_Directions for this task_. For the full listing below, write out each entry exactly and exclude the images.

_Data provided_.
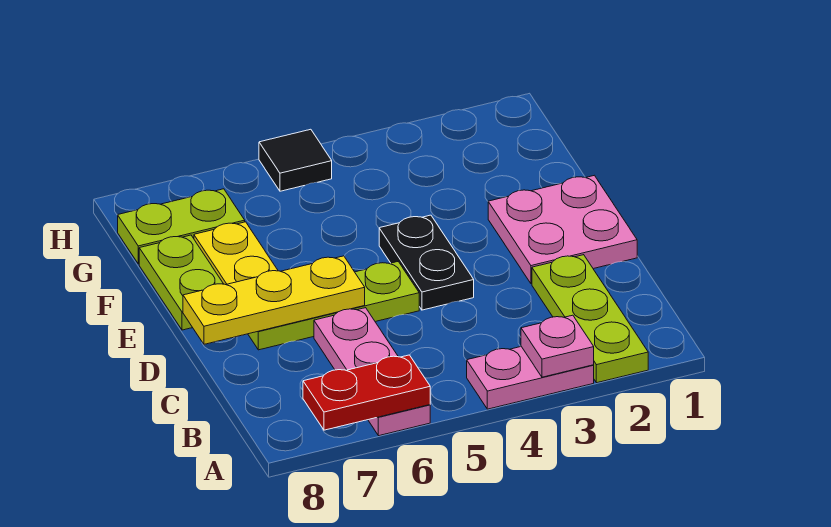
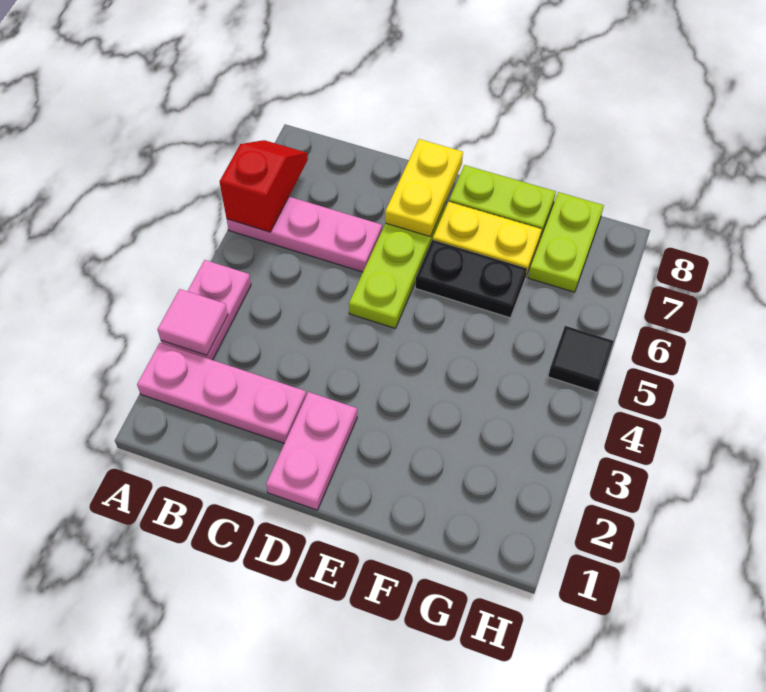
lime plate A2:C2 level 1 -> pink plate A2:C2 level 1
pink plate A3 level 2 -> pink tile A3 level 2
red plate A6:A7 level 2 -> red slope A6:A7 level 2 top 6
pink plate D1:E2 level 1 -> pink plate D1:D2 level 1
black plate D4:E4 level 1 -> black plate E6:F6 level 1
yellow plate D6:D8 level 2 -> yellow plate D7:D8 level 2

_Your solution_.
lime plate A2:C2 level 1 -> pink plate A2:C2 level 1
pink plate A3 level 2 -> pink tile A3 level 2
red plate A6:A7 level 2 -> red slope A6:A7 level 2 top 6
pink plate D1:E2 level 1 -> pink plate D1:D2 level 1
black plate D4:E4 level 1 -> black plate E6:F6 level 1
yellow plate D6:D8 level 2 -> yellow plate D7:D8 level 2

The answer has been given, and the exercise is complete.